Problem:
From the data below, return the exact lines starting at the line containing "camera_right=80 camera_up=0" and ending at the line containing "type=relocated; before=Schüssel (türkis);", both included, and nothing else.

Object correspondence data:
Segment Open
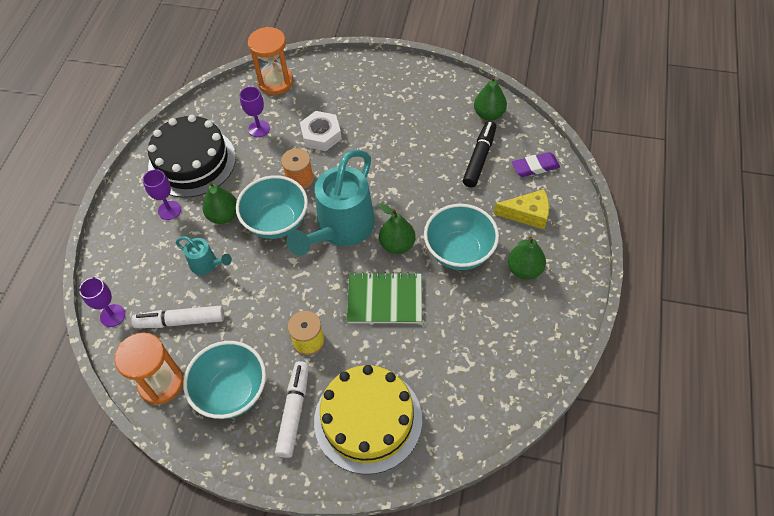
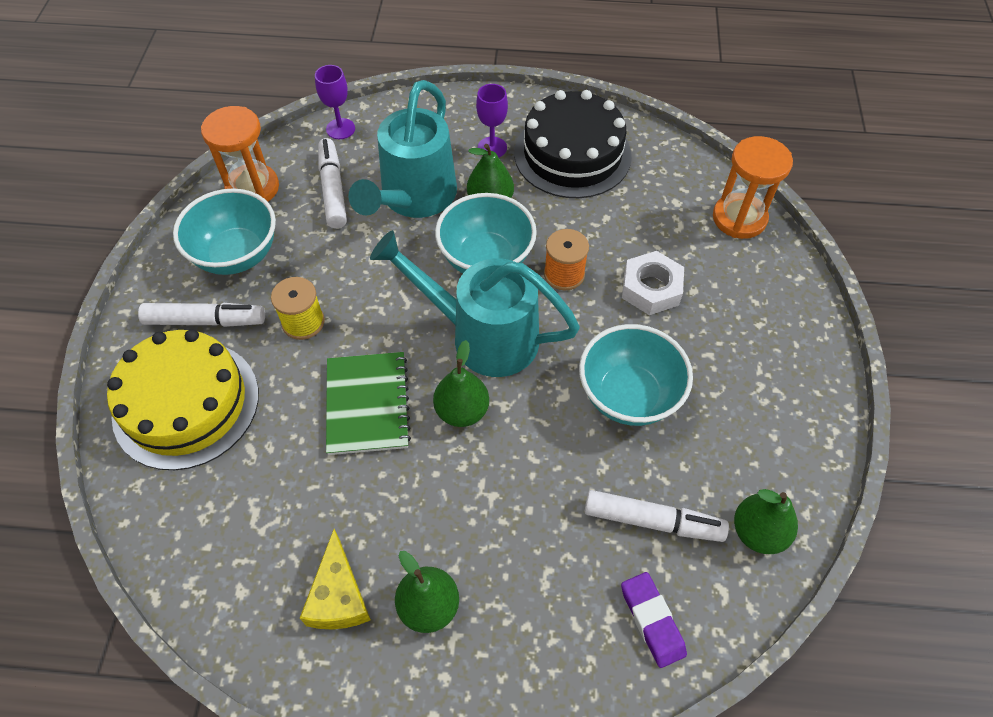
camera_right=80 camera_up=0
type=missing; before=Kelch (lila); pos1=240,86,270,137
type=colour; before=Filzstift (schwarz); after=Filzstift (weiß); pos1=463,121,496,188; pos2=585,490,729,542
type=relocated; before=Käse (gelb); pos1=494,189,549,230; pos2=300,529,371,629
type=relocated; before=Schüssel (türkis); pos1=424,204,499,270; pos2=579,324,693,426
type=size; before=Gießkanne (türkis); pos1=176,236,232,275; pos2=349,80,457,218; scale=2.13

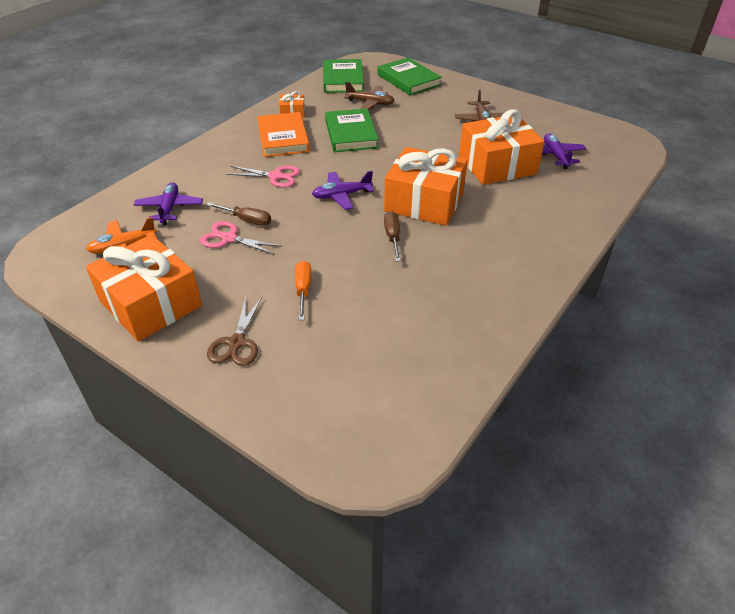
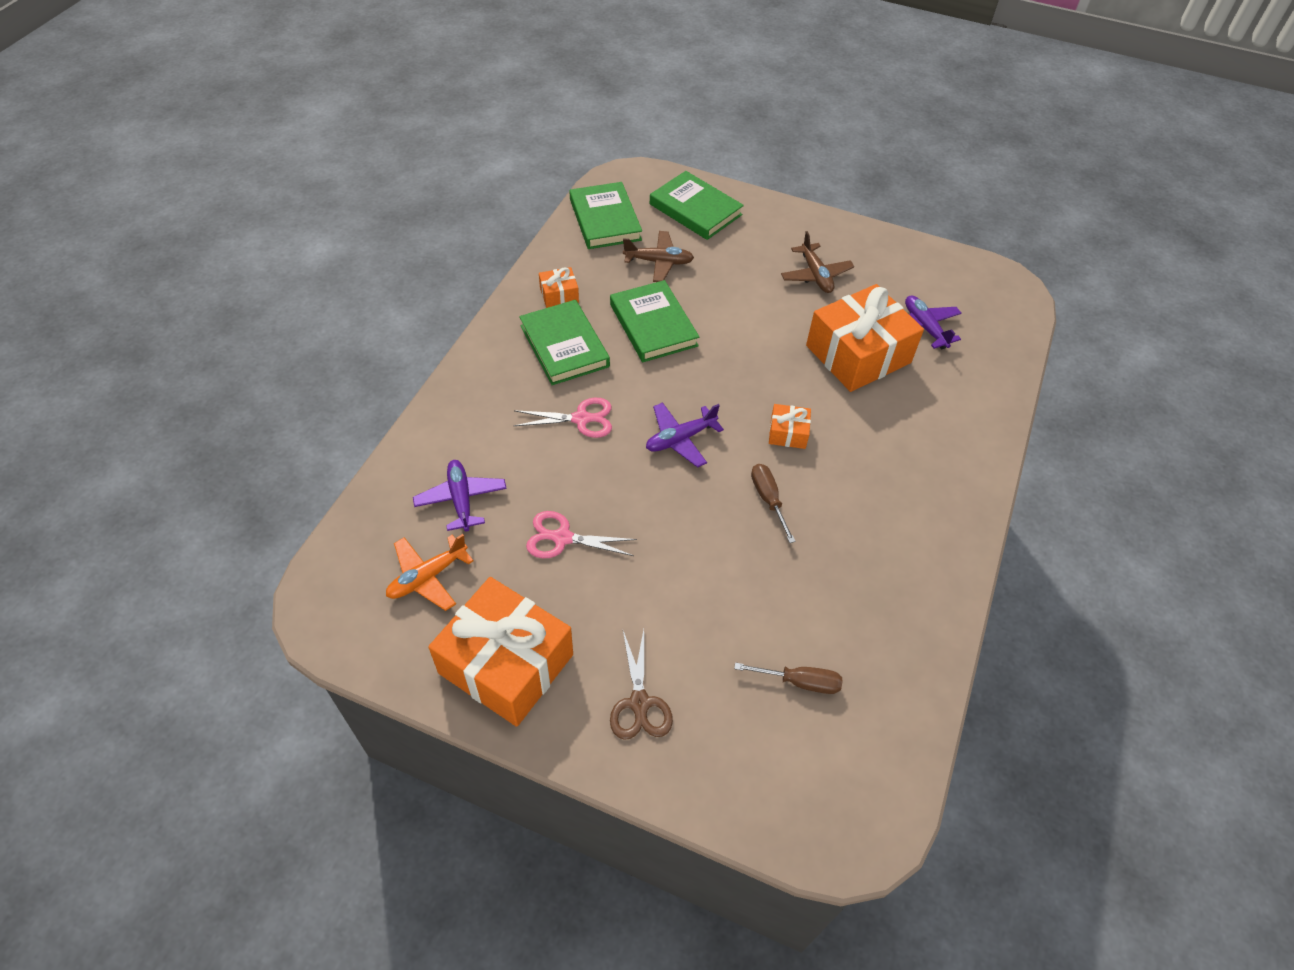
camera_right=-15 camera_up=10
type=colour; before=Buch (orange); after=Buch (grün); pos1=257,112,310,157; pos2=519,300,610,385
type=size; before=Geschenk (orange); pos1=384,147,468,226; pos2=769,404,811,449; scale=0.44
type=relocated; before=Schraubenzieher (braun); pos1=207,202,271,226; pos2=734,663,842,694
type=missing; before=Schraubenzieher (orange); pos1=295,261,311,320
Segment Closed
Segment Open
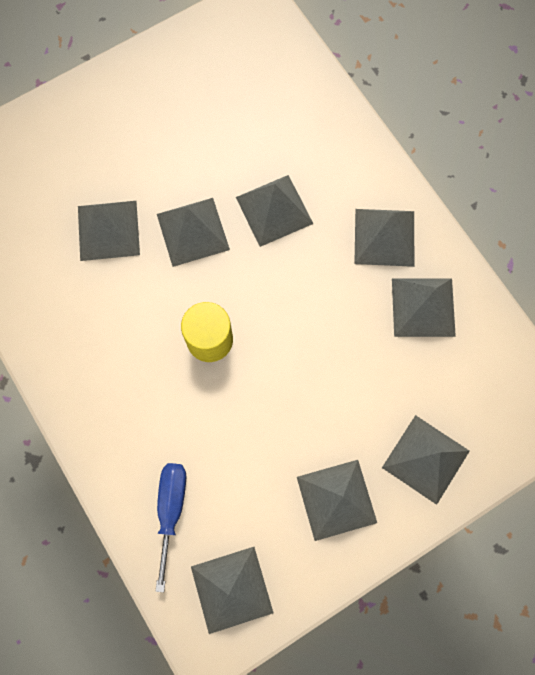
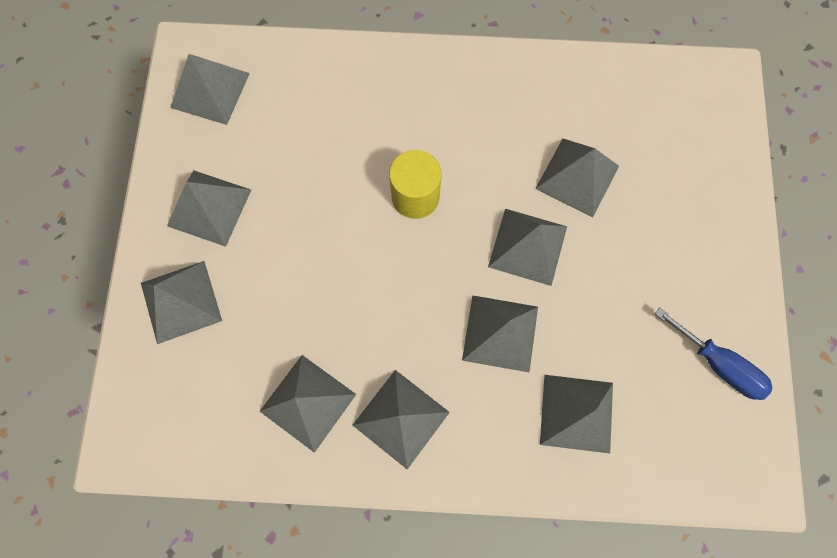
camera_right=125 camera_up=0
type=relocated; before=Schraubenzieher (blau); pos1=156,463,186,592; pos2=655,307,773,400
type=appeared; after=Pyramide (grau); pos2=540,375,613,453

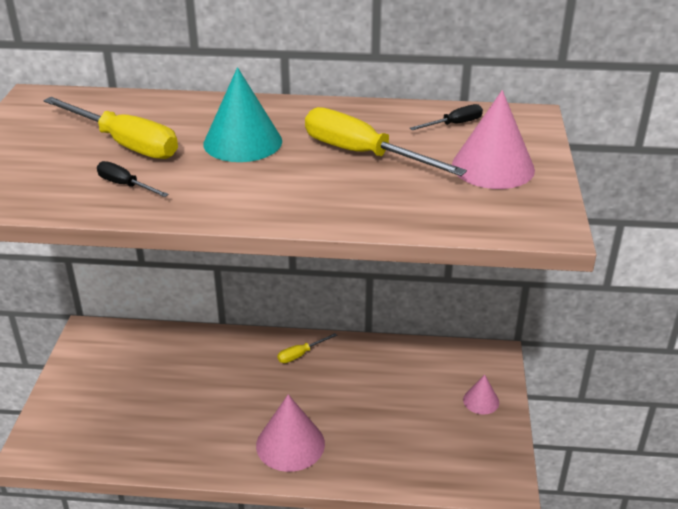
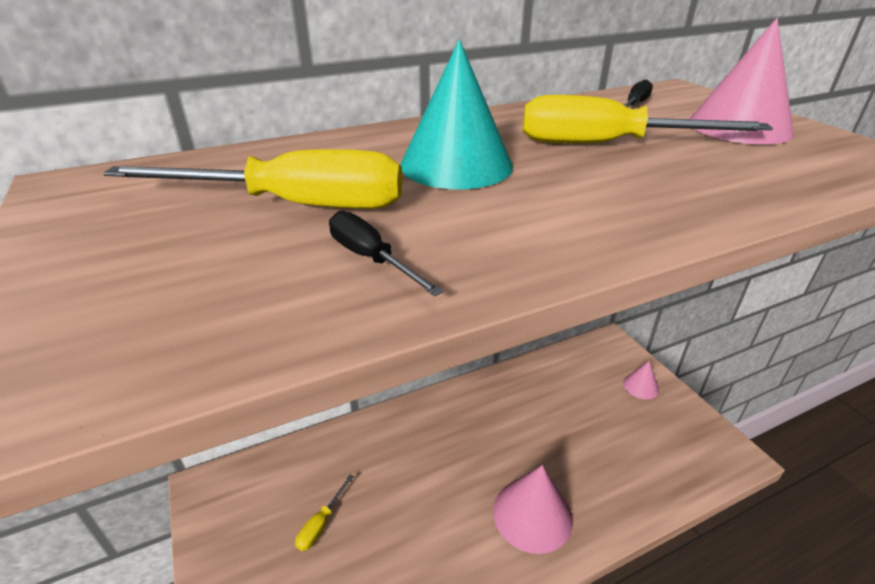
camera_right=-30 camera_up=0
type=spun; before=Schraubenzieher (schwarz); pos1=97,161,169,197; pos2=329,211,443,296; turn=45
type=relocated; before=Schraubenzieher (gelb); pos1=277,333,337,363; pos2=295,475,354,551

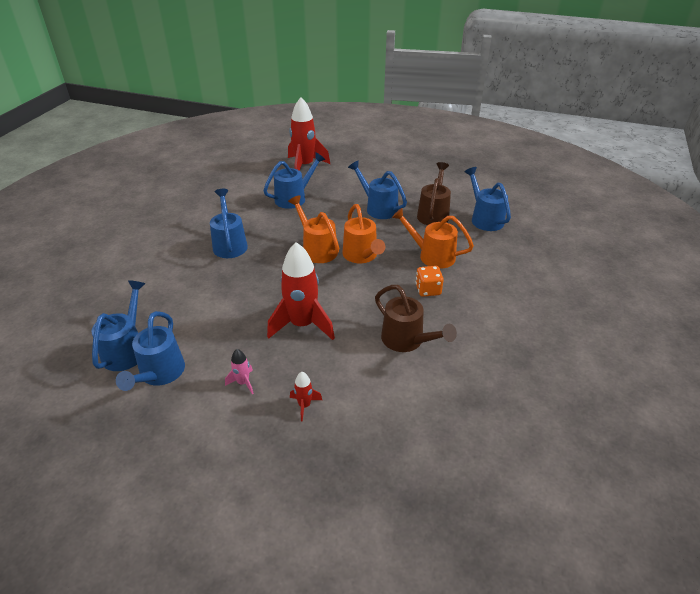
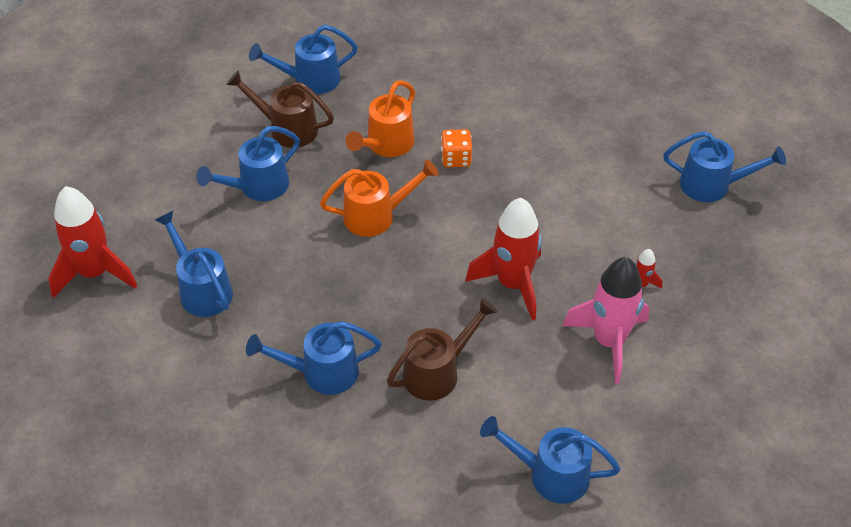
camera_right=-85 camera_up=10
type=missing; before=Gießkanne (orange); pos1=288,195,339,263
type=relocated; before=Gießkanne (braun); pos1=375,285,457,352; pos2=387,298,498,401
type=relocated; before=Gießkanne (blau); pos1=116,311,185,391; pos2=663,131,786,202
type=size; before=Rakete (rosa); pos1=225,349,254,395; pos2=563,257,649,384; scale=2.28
Segment Closed
Solution to the exercise:
camera_right=80 camera_up=0
type=missing; before=Kelch (lila); pos1=240,86,270,137
type=colour; before=Filzstift (schwarz); after=Filzstift (weiß); pos1=463,121,496,188; pos2=585,490,729,542
type=relocated; before=Käse (gelb); pos1=494,189,549,230; pos2=300,529,371,629
type=relocated; before=Schüssel (türkis); pos1=424,204,499,270; pos2=579,324,693,426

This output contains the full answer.